▶ [Task item] The records below need to come back exactly as they are, pictures omitted.
=== Section Start ===
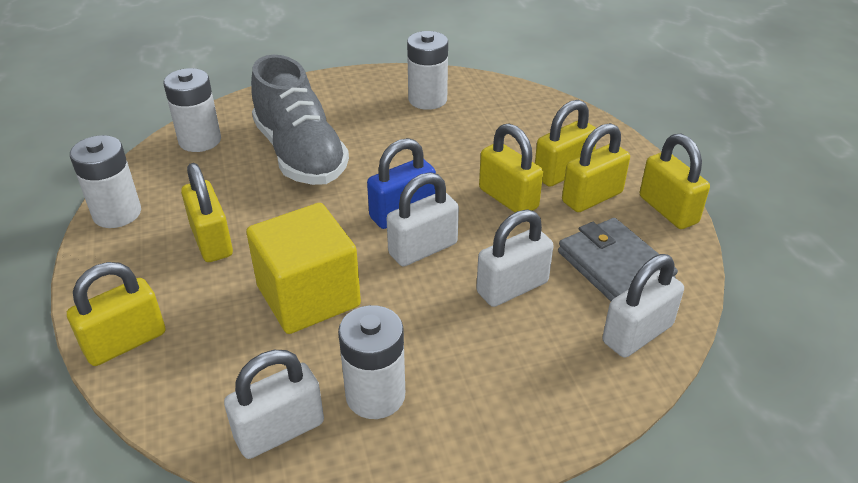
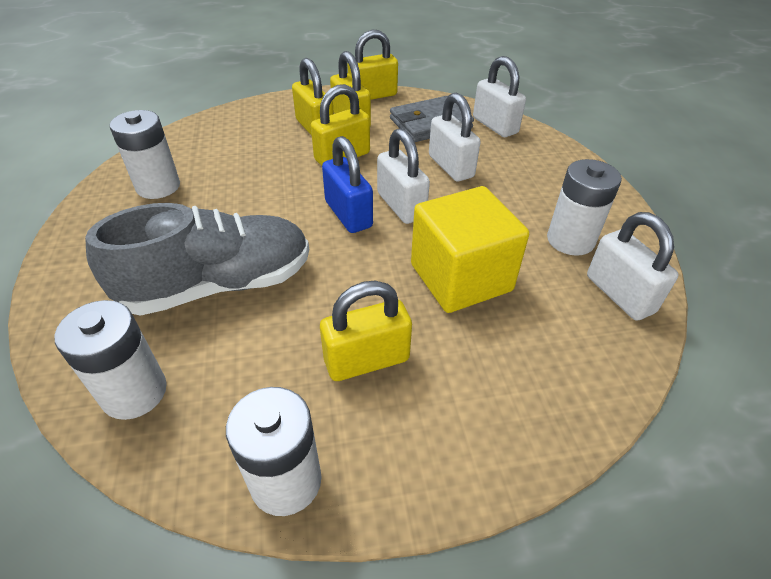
camera: 85 degrees left, 5 degrees up
yellow padlock [67,262,166,366] -> none

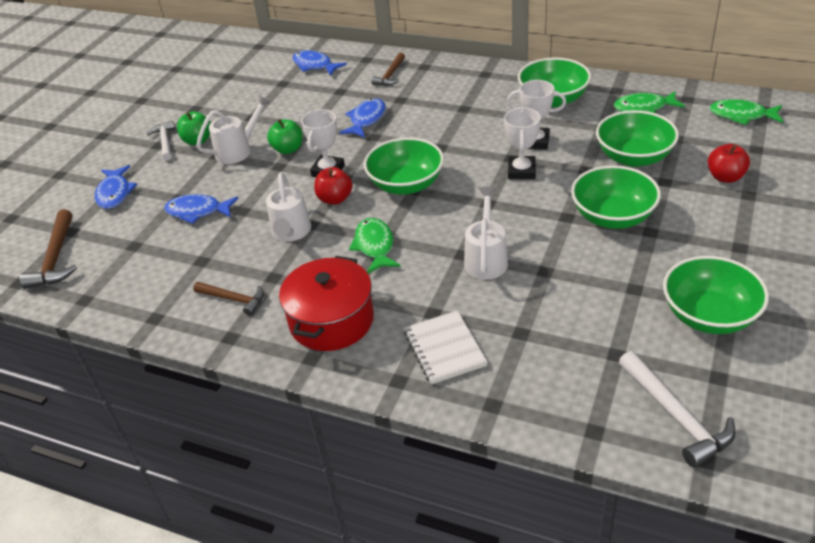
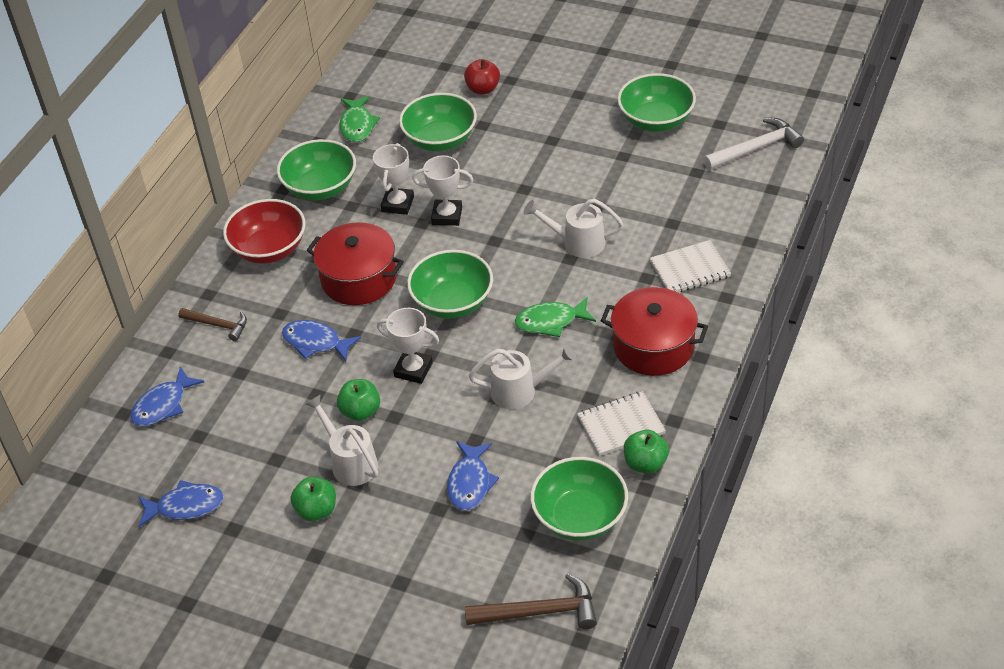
camera: 90 degrees left, 5 degrees up
blue fish [95,165,137,209] -> blue fish moved to [138,480,224,527]
white hammer [147,121,175,160] -> none
brown hammer [193,282,264,316] -> white notebook [577,391,666,456]
red apple [314,167,353,205] -> none
green bowl [571,165,661,229] -> green bowl moved to [530,457,628,540]
green fish [710,99,783,125] -> none
none -> red bowl [223,199,305,264]
none -> red pot [306,222,404,305]
none -> green apple [624,430,669,473]

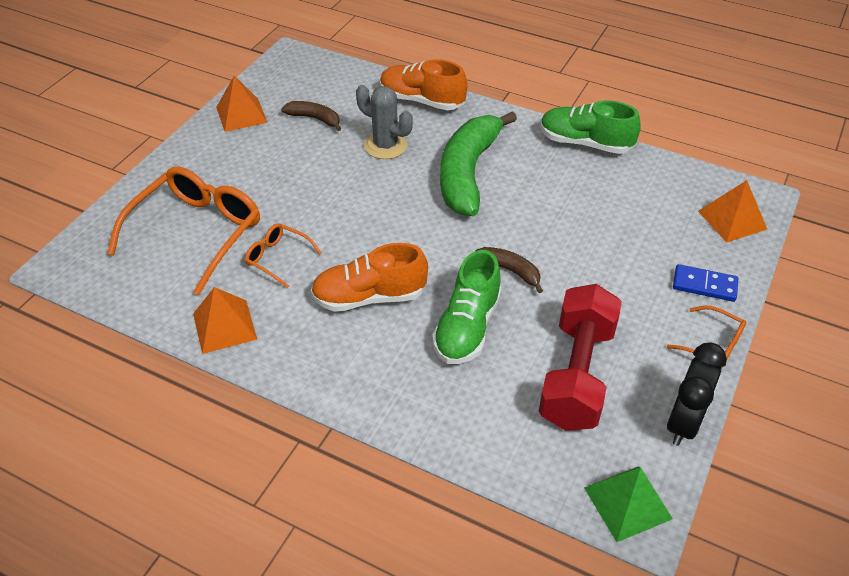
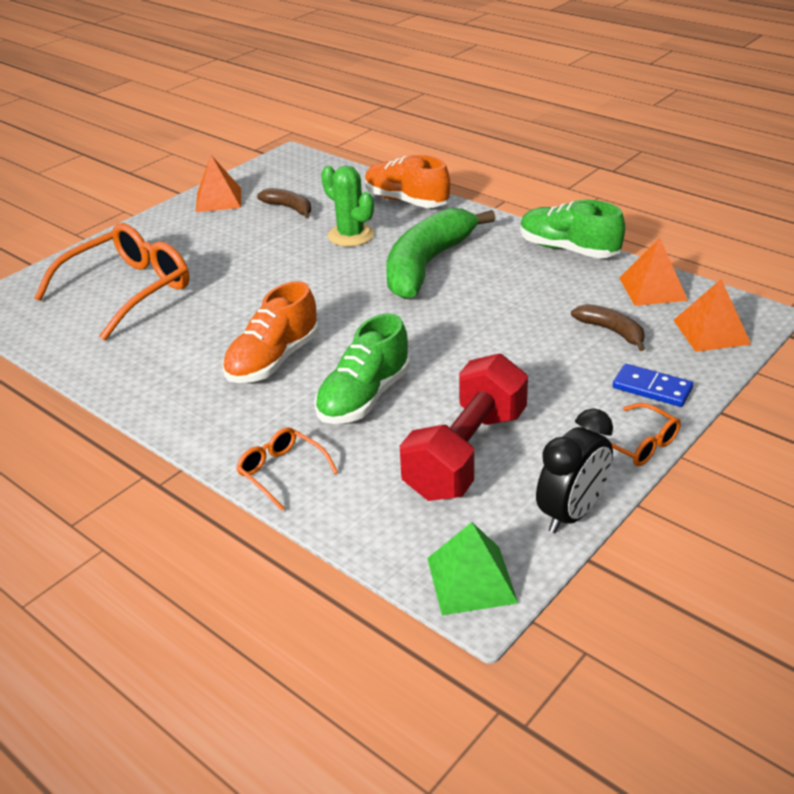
camera: 15 degrees right, 10 degrees down
orange pyramid [193,287,257,354] -> orange pyramid moved to [619,238,688,306]
orange glasses [245,223,321,288] -> orange glasses moved to [236,427,338,511]
orange shoe [311,243,428,312] -> orange shoe turned 60 degrees counterclockwise [223,281,319,383]
grey cactus [356,85,413,159] -> green cactus [321,166,374,247]
brown banana [476,247,543,293] -> brown banana moved to [571,304,645,351]

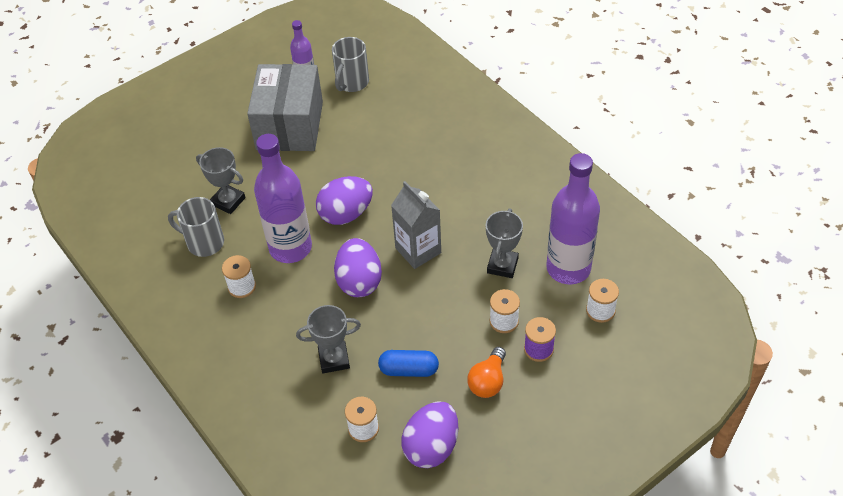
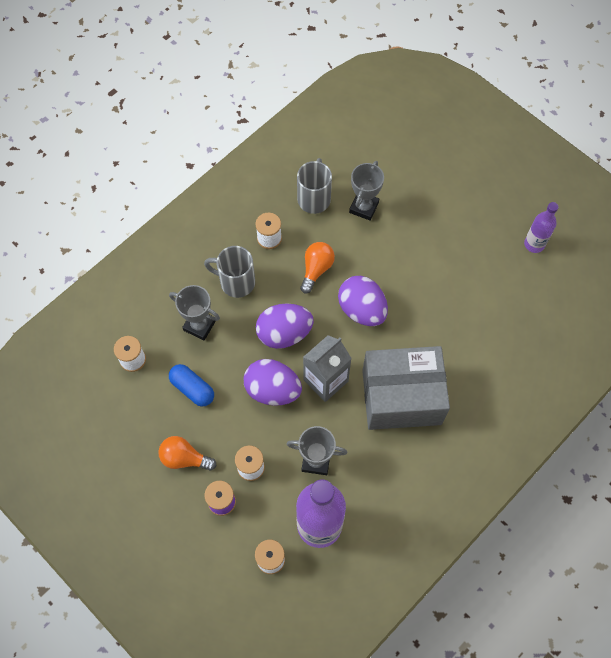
camera: 80 degrees right, 15 degrees up
grey box [247,64,323,151] -> grey box moved to [362,346,450,430]
purple bottle [254,134,312,263] -> orange light bulb [300,242,335,293]
grey trophy [296,305,361,373] -> grey trophy turned 45 degrees counterclockwise [169,285,220,340]
grey mug [332,37,369,92] -> grey mug moved to [204,246,255,298]
blue capsule [378,350,439,377] -> blue capsule turned 45 degrees counterclockwise [169,364,214,407]
purple egg [401,401,459,468] -> purple egg moved to [244,359,302,406]

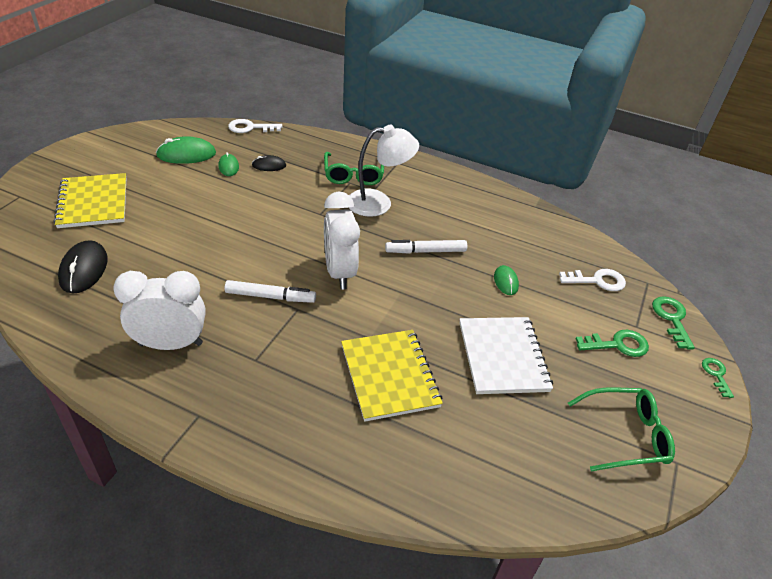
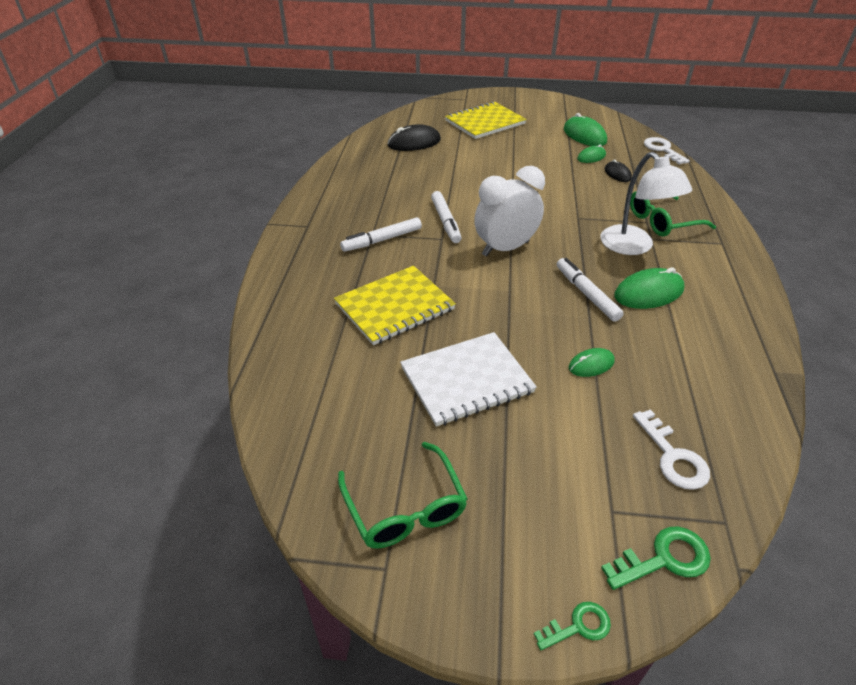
camera: 75 degrees right, 0 degrees up
white clock [113,271,206,350] -> none
green key [576,330,649,357] -> none
none -> white marker [340,217,422,252]
none -> green mouse [614,268,684,309]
=== Section End ===
▶ [Answer to this exercise]
camera: 85 degrees left, 5 degrees up
yellow padlock [67,262,166,366] -> none

camera: 90 degrees left, 5 degrees up
blue fish [95,165,137,209] -> blue fish moved to [138,480,224,527]
white hammer [147,121,175,160] -> none
brown hammer [193,282,264,316] -> white notebook [577,391,666,456]
red apple [314,167,353,205] -> none
green bowl [571,165,661,229] -> green bowl moved to [530,457,628,540]
green fish [710,99,783,125] -> none
none -> red bowl [223,199,305,264]
none -> red pot [306,222,404,305]
none -> green apple [624,430,669,473]

camera: 15 degrees right, 10 degrees down
orange pyramid [193,287,257,354] -> orange pyramid moved to [619,238,688,306]
orange glasses [245,223,321,288] -> orange glasses moved to [236,427,338,511]
orange shoe [311,243,428,312] -> orange shoe turned 60 degrees counterclockwise [223,281,319,383]
grey cactus [356,85,413,159] -> green cactus [321,166,374,247]
brown banana [476,247,543,293] -> brown banana moved to [571,304,645,351]

camera: 80 degrees right, 15 degrees up
grey box [247,64,323,151] -> grey box moved to [362,346,450,430]
purple bottle [254,134,312,263] -> orange light bulb [300,242,335,293]
grey trophy [296,305,361,373] -> grey trophy turned 45 degrees counterclockwise [169,285,220,340]
grey mug [332,37,369,92] -> grey mug moved to [204,246,255,298]
blue capsule [378,350,439,377] -> blue capsule turned 45 degrees counterclockwise [169,364,214,407]
purple egg [401,401,459,468] -> purple egg moved to [244,359,302,406]

camera: 75 degrees right, 0 degrees up
white clock [113,271,206,350] -> none
green key [576,330,649,357] -> none
none -> white marker [340,217,422,252]
none -> green mouse [614,268,684,309]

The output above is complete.